WORK INSTRUCTIONS:
Please give only the number of lines in the records that contain the string "arco", counting a match only when the case is the same.

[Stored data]
──────
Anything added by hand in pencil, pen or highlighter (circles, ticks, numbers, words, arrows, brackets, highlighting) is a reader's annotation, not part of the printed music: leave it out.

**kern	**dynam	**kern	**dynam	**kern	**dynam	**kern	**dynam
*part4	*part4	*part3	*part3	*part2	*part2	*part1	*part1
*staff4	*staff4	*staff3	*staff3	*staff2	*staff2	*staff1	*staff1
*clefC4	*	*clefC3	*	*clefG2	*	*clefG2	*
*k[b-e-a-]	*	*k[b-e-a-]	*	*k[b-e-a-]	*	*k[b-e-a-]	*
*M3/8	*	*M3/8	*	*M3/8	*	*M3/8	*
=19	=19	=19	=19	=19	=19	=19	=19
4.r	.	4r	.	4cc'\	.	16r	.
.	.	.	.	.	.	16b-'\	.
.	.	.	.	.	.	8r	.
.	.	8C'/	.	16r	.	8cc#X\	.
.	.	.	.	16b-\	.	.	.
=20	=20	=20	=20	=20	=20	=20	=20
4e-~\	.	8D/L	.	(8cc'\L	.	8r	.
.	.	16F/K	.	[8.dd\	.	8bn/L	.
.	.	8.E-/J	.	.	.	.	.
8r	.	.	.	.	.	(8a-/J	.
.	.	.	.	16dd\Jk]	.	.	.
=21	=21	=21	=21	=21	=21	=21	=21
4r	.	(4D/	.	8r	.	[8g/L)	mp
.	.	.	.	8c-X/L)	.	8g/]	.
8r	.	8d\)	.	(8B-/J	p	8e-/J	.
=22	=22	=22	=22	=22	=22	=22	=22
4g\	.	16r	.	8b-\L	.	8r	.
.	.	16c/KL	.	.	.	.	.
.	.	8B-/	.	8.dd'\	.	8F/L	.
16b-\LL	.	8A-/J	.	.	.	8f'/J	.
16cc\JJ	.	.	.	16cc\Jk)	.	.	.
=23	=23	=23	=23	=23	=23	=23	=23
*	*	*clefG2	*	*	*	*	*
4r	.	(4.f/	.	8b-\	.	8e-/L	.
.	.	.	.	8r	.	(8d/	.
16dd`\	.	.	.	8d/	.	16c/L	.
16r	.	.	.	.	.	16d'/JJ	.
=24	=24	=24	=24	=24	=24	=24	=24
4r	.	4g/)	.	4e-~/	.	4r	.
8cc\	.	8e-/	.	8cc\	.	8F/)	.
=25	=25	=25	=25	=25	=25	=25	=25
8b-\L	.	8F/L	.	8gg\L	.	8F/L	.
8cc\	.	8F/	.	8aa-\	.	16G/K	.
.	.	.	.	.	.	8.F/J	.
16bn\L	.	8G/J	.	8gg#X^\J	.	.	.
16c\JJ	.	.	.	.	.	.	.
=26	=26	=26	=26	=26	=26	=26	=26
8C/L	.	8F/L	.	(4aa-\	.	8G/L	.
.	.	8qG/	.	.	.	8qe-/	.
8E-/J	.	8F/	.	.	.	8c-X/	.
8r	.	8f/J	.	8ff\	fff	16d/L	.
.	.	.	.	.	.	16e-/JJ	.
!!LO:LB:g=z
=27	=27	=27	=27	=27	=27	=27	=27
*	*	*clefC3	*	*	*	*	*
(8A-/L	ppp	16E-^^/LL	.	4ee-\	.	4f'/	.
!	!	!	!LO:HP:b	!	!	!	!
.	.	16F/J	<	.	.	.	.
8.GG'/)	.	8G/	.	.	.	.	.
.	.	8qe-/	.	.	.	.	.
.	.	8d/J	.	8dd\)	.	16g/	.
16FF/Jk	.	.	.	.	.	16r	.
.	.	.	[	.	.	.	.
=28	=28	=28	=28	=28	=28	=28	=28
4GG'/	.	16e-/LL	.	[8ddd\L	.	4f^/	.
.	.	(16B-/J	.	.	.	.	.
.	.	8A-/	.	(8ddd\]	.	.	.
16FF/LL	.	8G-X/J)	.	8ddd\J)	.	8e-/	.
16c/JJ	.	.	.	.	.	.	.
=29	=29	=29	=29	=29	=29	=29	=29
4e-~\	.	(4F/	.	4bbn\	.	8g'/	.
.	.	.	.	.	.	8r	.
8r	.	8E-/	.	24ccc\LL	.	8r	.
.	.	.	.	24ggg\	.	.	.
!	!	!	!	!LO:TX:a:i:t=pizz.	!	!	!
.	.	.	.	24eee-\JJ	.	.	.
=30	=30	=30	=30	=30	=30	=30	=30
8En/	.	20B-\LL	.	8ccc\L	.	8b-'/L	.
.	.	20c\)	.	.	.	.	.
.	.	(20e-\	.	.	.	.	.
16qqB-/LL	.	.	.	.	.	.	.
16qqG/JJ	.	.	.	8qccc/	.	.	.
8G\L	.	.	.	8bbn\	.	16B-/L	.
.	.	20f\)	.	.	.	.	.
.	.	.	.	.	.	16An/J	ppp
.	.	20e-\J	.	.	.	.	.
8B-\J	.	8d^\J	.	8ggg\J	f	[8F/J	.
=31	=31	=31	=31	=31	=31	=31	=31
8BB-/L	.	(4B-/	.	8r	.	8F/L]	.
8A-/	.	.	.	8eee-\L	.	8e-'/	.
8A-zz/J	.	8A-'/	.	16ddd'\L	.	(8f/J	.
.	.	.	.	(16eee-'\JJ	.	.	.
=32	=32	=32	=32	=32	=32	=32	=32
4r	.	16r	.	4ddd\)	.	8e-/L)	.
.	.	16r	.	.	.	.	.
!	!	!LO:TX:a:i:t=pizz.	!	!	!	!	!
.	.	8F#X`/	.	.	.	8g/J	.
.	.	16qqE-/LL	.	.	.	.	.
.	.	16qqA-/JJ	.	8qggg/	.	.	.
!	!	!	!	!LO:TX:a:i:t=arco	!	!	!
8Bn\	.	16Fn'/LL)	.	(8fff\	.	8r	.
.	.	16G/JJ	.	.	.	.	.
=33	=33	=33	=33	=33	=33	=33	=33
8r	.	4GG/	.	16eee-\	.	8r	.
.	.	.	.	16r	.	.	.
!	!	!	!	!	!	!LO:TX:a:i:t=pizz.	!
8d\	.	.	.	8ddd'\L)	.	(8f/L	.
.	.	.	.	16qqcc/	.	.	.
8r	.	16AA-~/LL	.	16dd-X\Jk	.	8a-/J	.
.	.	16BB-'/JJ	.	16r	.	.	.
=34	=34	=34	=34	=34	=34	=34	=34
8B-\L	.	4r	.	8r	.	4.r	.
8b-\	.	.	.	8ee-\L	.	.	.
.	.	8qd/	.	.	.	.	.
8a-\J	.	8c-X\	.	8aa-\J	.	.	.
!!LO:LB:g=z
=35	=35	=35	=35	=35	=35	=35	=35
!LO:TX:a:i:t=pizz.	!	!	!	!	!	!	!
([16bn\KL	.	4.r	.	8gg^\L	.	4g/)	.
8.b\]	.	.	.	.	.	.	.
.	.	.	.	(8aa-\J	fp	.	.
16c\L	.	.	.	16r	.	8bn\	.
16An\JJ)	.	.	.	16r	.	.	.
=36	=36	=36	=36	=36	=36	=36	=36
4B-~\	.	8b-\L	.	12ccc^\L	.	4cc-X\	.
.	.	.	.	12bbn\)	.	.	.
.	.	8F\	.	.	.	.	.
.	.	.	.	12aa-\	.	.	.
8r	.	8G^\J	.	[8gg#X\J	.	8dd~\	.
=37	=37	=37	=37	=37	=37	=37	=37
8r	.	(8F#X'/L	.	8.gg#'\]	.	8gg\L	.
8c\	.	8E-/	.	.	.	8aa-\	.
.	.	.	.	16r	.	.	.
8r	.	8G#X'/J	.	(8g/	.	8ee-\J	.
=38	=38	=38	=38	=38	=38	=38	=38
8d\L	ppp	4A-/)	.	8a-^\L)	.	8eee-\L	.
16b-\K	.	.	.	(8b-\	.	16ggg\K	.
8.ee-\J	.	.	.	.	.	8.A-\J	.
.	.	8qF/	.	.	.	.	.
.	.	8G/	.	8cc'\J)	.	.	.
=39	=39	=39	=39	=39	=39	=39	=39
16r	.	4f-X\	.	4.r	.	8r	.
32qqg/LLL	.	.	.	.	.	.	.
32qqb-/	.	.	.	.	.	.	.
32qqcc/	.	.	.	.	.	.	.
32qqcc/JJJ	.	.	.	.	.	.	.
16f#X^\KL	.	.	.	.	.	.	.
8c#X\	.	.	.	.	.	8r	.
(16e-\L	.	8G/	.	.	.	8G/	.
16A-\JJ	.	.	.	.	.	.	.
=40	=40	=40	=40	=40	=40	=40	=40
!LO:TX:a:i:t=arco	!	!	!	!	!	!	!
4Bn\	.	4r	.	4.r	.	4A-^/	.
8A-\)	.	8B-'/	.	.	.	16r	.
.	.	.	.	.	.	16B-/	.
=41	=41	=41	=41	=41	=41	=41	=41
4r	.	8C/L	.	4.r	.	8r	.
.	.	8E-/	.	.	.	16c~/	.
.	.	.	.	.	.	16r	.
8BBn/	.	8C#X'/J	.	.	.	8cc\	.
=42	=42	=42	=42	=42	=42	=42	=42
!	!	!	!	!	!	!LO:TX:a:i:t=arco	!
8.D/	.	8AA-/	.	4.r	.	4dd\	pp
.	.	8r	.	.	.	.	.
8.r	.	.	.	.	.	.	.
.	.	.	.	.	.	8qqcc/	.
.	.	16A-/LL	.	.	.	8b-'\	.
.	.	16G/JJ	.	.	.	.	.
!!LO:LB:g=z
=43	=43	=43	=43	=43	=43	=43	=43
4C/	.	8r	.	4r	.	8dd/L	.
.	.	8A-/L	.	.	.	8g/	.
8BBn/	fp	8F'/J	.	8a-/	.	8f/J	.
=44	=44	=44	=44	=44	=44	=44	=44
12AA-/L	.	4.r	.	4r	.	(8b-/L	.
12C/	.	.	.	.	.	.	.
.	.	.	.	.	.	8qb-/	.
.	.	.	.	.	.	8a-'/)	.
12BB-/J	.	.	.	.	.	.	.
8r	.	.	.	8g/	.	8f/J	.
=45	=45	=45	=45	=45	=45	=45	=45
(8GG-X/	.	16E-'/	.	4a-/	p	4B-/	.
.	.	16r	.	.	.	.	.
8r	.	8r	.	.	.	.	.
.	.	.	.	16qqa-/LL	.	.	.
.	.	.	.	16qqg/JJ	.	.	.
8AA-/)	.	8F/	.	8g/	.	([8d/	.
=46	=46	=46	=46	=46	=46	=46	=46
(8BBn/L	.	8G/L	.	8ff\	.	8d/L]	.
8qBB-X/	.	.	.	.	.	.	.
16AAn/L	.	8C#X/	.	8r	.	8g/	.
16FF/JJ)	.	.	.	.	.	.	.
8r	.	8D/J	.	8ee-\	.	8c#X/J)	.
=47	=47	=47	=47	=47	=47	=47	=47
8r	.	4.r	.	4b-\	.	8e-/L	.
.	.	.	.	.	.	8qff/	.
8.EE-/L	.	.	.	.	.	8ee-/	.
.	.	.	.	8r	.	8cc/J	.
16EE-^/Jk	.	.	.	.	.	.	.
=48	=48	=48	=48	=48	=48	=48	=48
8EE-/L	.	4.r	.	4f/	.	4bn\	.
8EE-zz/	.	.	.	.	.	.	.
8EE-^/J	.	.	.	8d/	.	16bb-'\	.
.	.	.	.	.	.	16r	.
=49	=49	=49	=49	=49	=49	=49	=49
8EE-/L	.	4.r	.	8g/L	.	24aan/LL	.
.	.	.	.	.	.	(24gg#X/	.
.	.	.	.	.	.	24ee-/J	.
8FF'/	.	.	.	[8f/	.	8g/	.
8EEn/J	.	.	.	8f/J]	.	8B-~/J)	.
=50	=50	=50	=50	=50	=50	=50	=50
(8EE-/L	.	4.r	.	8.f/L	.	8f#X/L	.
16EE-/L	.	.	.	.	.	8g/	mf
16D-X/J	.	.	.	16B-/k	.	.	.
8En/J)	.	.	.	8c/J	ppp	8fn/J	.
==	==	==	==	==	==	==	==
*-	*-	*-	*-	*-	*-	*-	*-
──────
SOLUTION TO THE EXERCISE:
3